# Task
Without the pictures, give the records again exactly as they appear.

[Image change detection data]
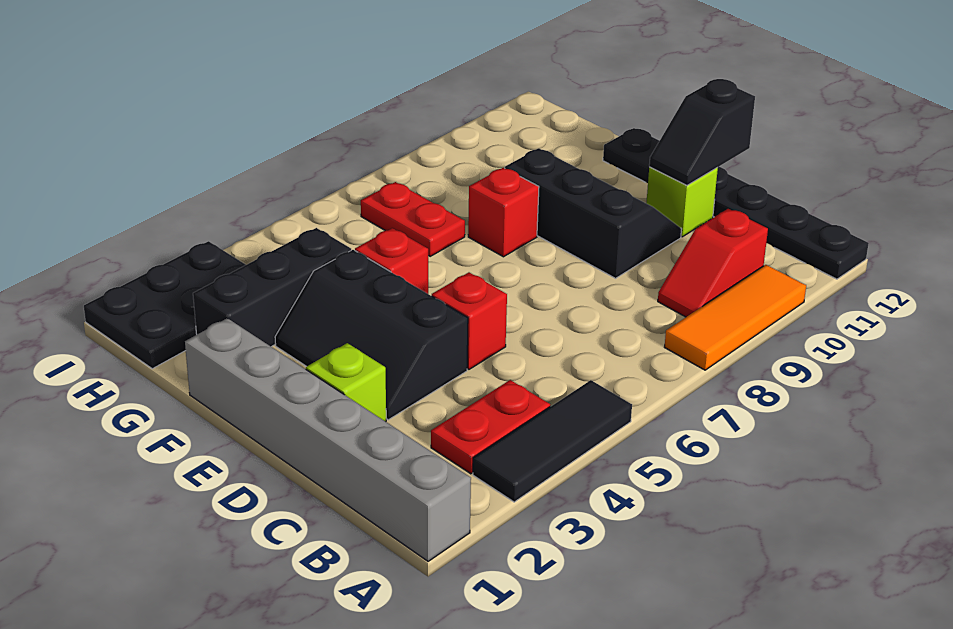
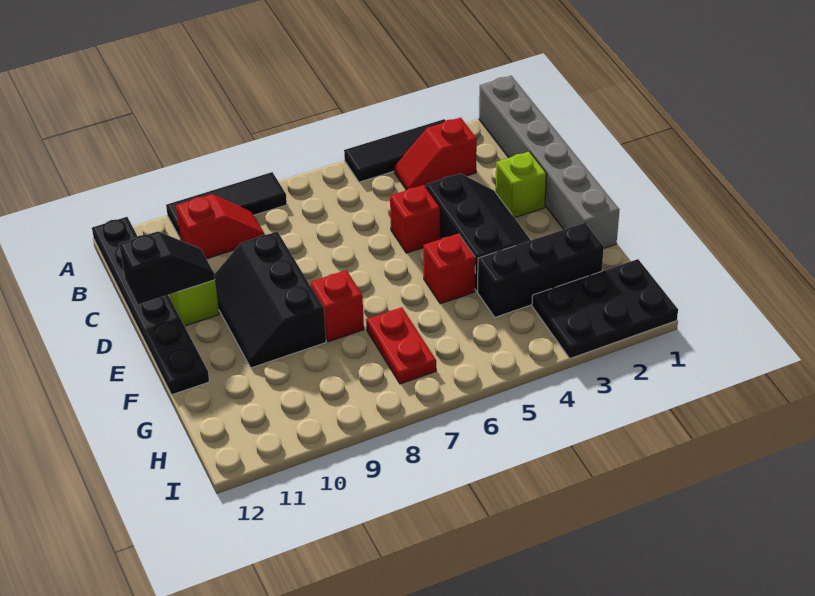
orange tile A8:A10 level 1 -> black tile A8:A10 level 1
red plate B3:B4 level 1 -> red slope B3:B4 level 1 top 3

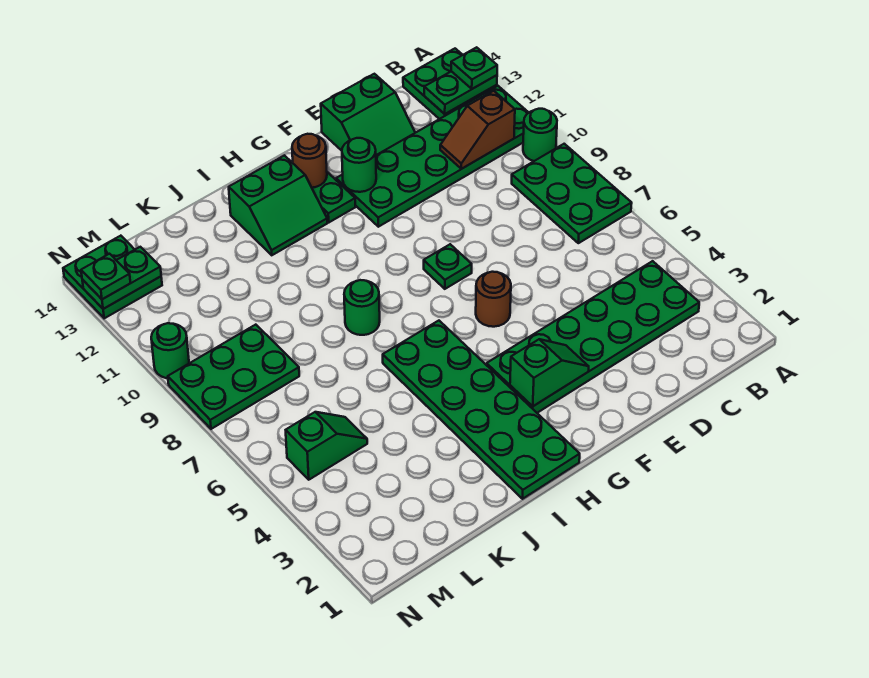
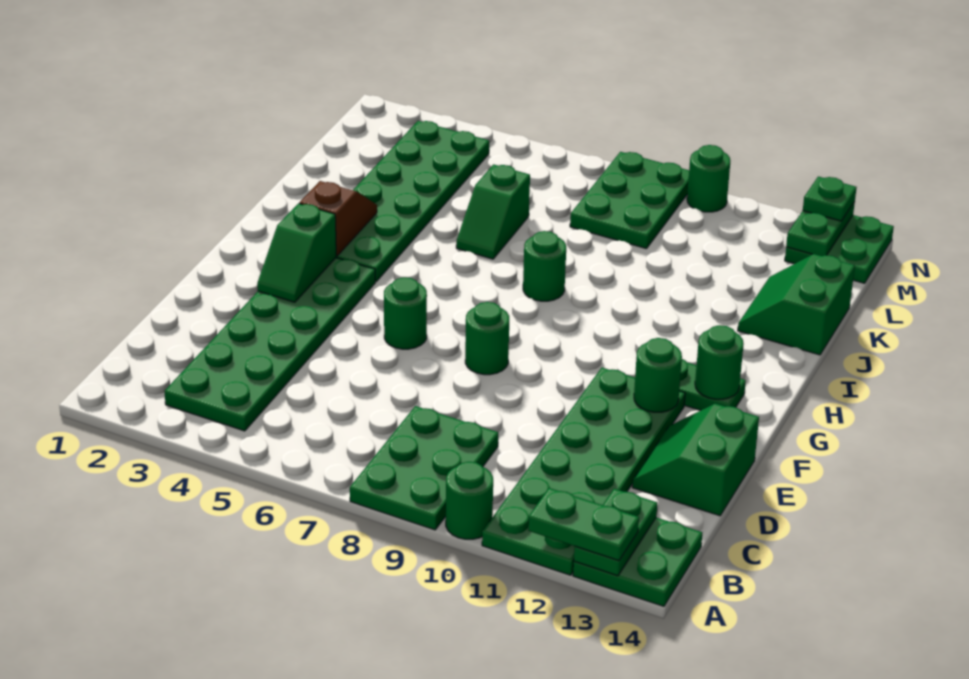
green plate A7:B9 level 1 -> green plate A8:C9 level 1
green plate A13 level 3 -> green plate A12:A13 level 3
brown slope B11:C11 level 2 top B -> brown slope H3:I3 level 2 top H
brown round brick F6 level 1 -> green round brick F6 level 1
green plate F8 level 1 -> green round brick F8 level 1
brown round brick G13 level 2 -> green round brick G13 level 2
green plate H1:I6 level 1 -> green plate H3:M4 level 1
green slope H12:I13 level 1 top 13 -> green slope J13:K14 level 1 top 14
green slope L5:M5 level 1 top M -> green slope J6:K6 level 1 top K

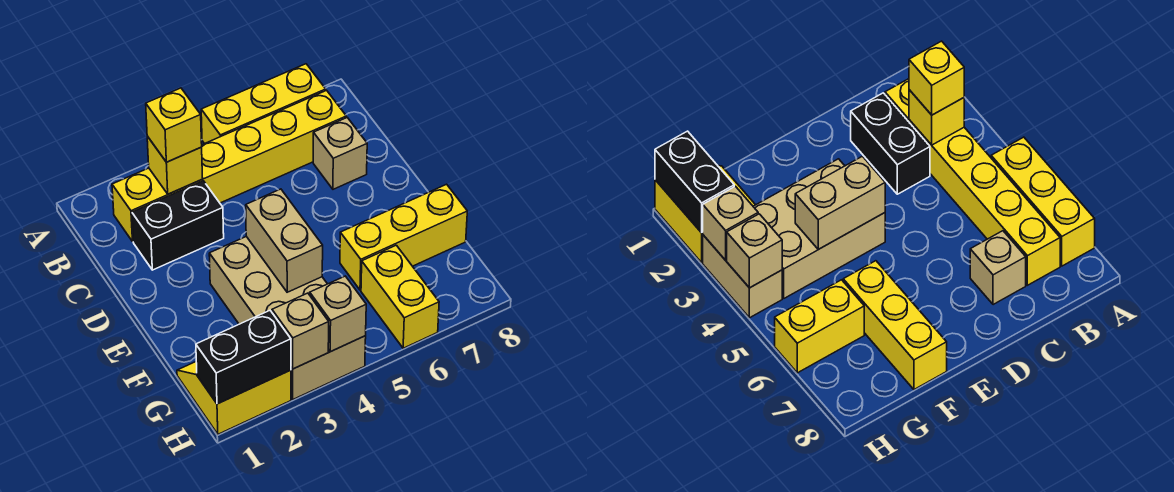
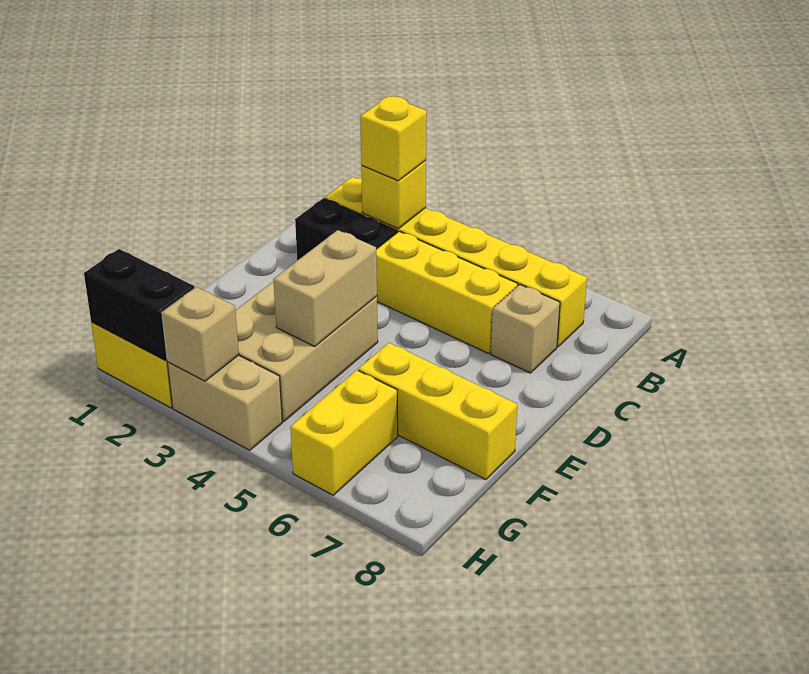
yellow brick A5:A7 level 1 -> yellow brick C4:C6 level 1
tan brick H4 level 2 -> none

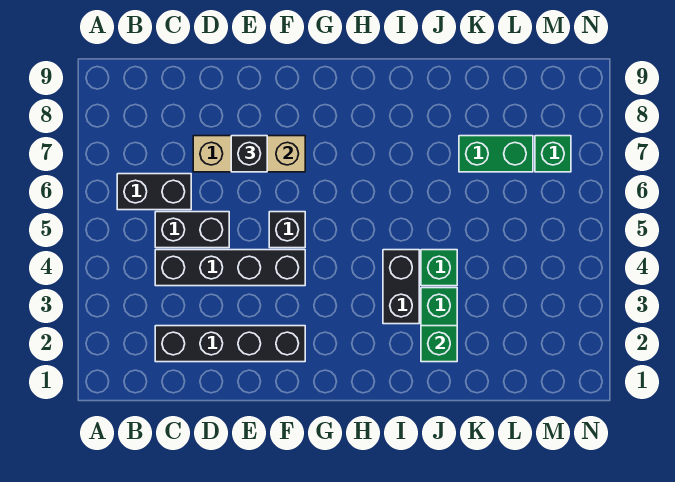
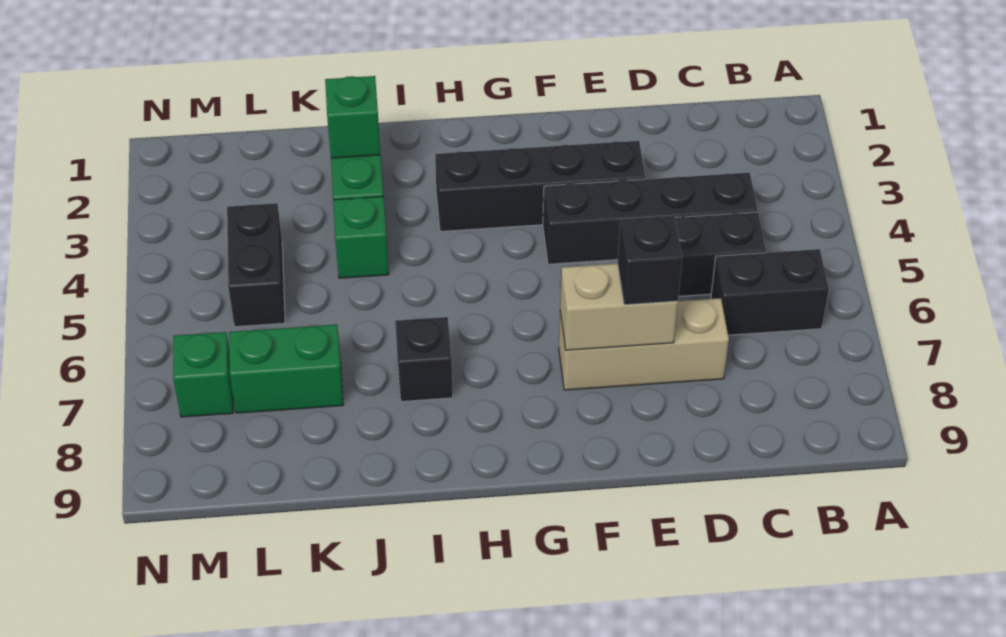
black brick C2:F2 level 1 -> black brick E3:H3 level 1
black brick F5 level 1 -> black brick I7 level 1
black brick I3:I4 level 1 -> black brick L4:L5 level 1

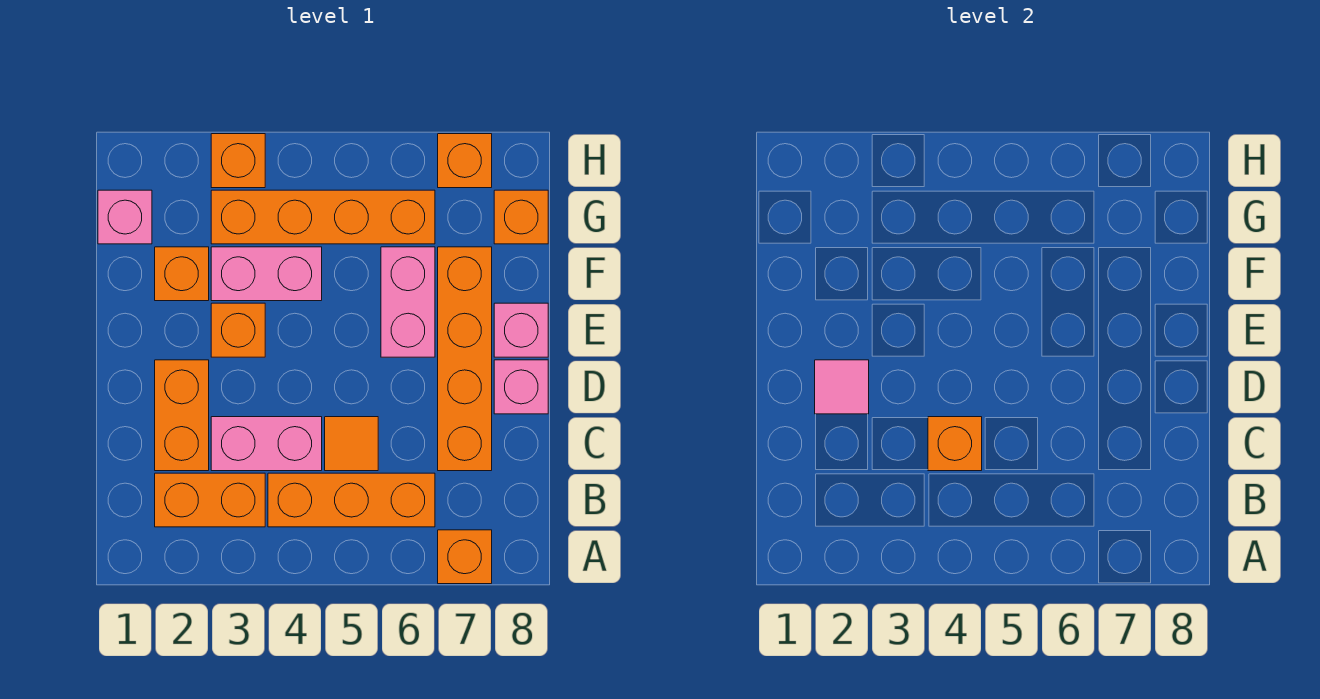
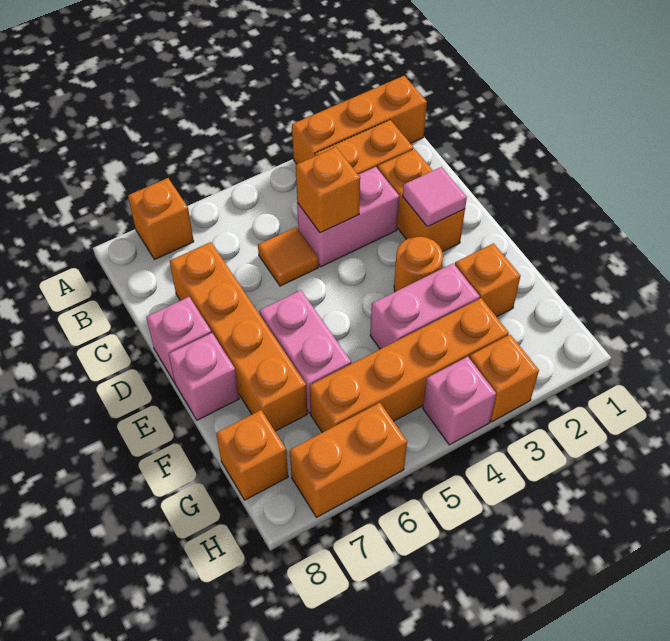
orange brick B4:B6 level 1 -> orange brick A1:A3 level 1
orange brick E3 level 1 -> orange round brick E3 level 1
pink brick G1 level 1 -> pink brick H4 level 1
orange brick H7 level 1 -> orange brick H6:H7 level 1

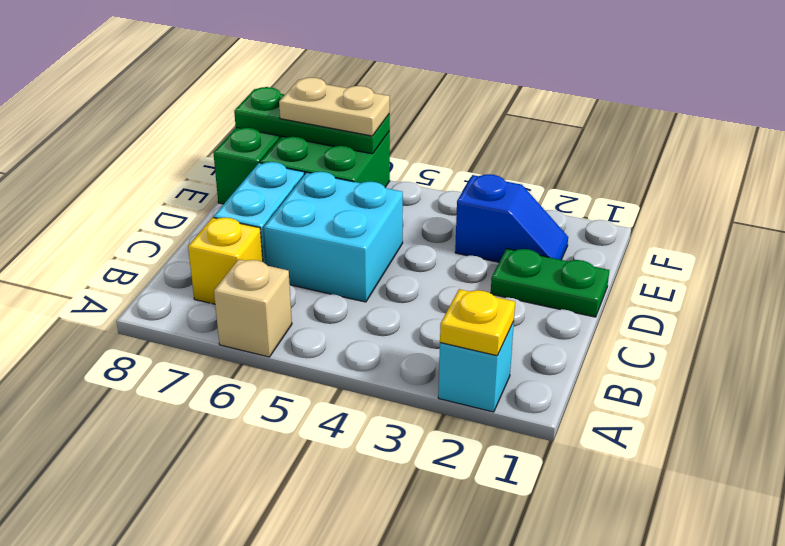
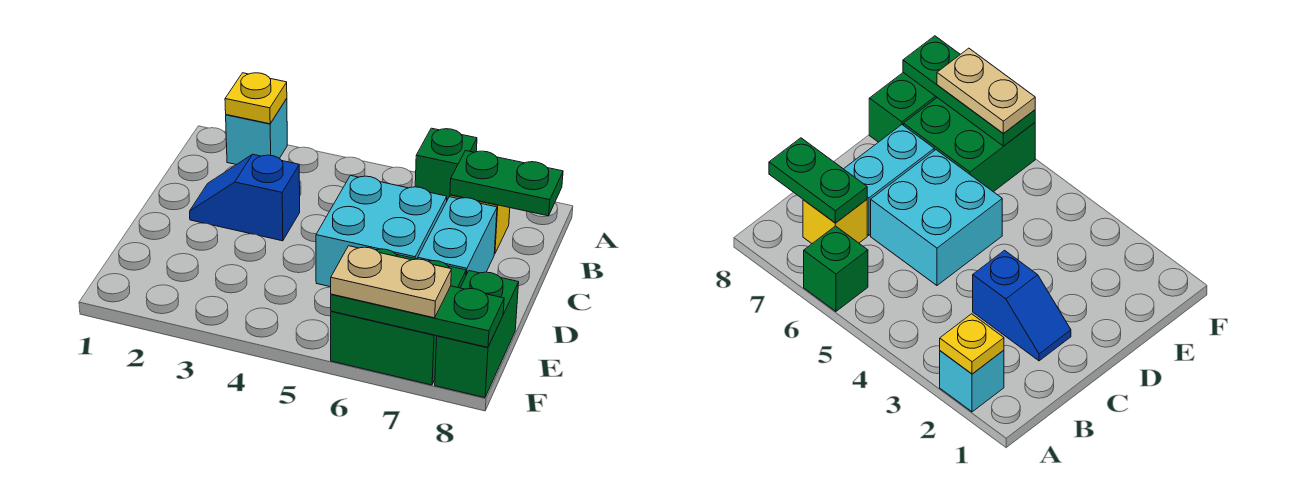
tan brick A6 level 1 -> green brick A6 level 1
green plate D1:D2 level 1 -> green plate B7:B8 level 2
blue slope E2:E3 level 1 top 3 -> blue slope C2:C3 level 1 top 3

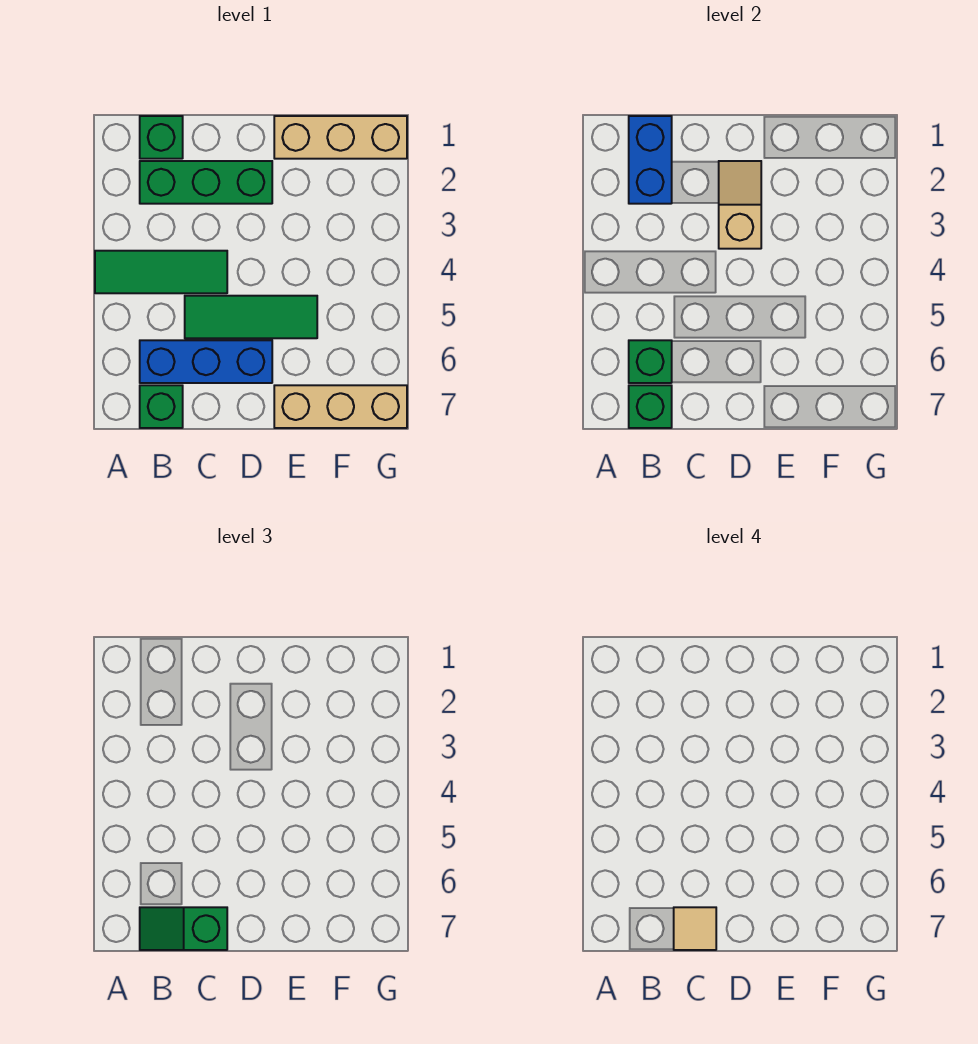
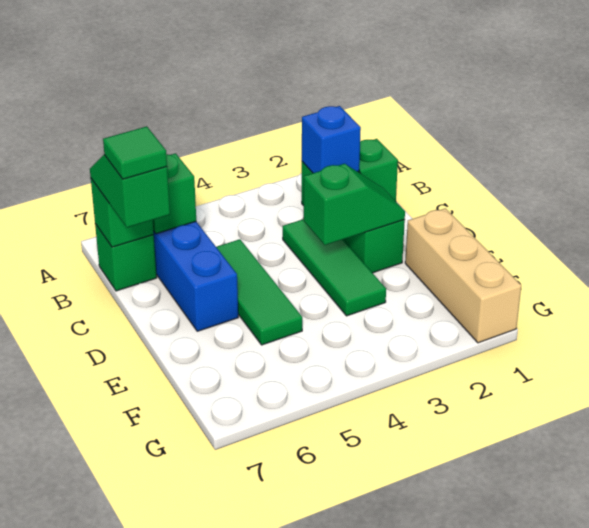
green tile A4:C4 level 1 -> green tile C3:E3 level 1
blue brick B1:B2 level 2 -> blue brick B2 level 2
tan tile C7 level 4 -> green tile C7 level 4
tan slope D2:D3 level 2 top 3 -> green slope D2:D3 level 2 top 3
tan brick E7:G7 level 1 -> none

# Solution for this exercise
orange tile A8:A10 level 1 -> black tile A8:A10 level 1
red plate B3:B4 level 1 -> red slope B3:B4 level 1 top 3

green plate A7:B9 level 1 -> green plate A8:C9 level 1
green plate A13 level 3 -> green plate A12:A13 level 3
brown slope B11:C11 level 2 top B -> brown slope H3:I3 level 2 top H
brown round brick F6 level 1 -> green round brick F6 level 1
green plate F8 level 1 -> green round brick F8 level 1
brown round brick G13 level 2 -> green round brick G13 level 2
green plate H1:I6 level 1 -> green plate H3:M4 level 1
green slope H12:I13 level 1 top 13 -> green slope J13:K14 level 1 top 14
green slope L5:M5 level 1 top M -> green slope J6:K6 level 1 top K

yellow brick A5:A7 level 1 -> yellow brick C4:C6 level 1
tan brick H4 level 2 -> none

black brick C2:F2 level 1 -> black brick E3:H3 level 1
black brick F5 level 1 -> black brick I7 level 1
black brick I3:I4 level 1 -> black brick L4:L5 level 1

orange brick B4:B6 level 1 -> orange brick A1:A3 level 1
orange brick E3 level 1 -> orange round brick E3 level 1
pink brick G1 level 1 -> pink brick H4 level 1
orange brick H7 level 1 -> orange brick H6:H7 level 1

tan brick A6 level 1 -> green brick A6 level 1
green plate D1:D2 level 1 -> green plate B7:B8 level 2
blue slope E2:E3 level 1 top 3 -> blue slope C2:C3 level 1 top 3

green tile A4:C4 level 1 -> green tile C3:E3 level 1
blue brick B1:B2 level 2 -> blue brick B2 level 2
tan tile C7 level 4 -> green tile C7 level 4
tan slope D2:D3 level 2 top 3 -> green slope D2:D3 level 2 top 3
tan brick E7:G7 level 1 -> none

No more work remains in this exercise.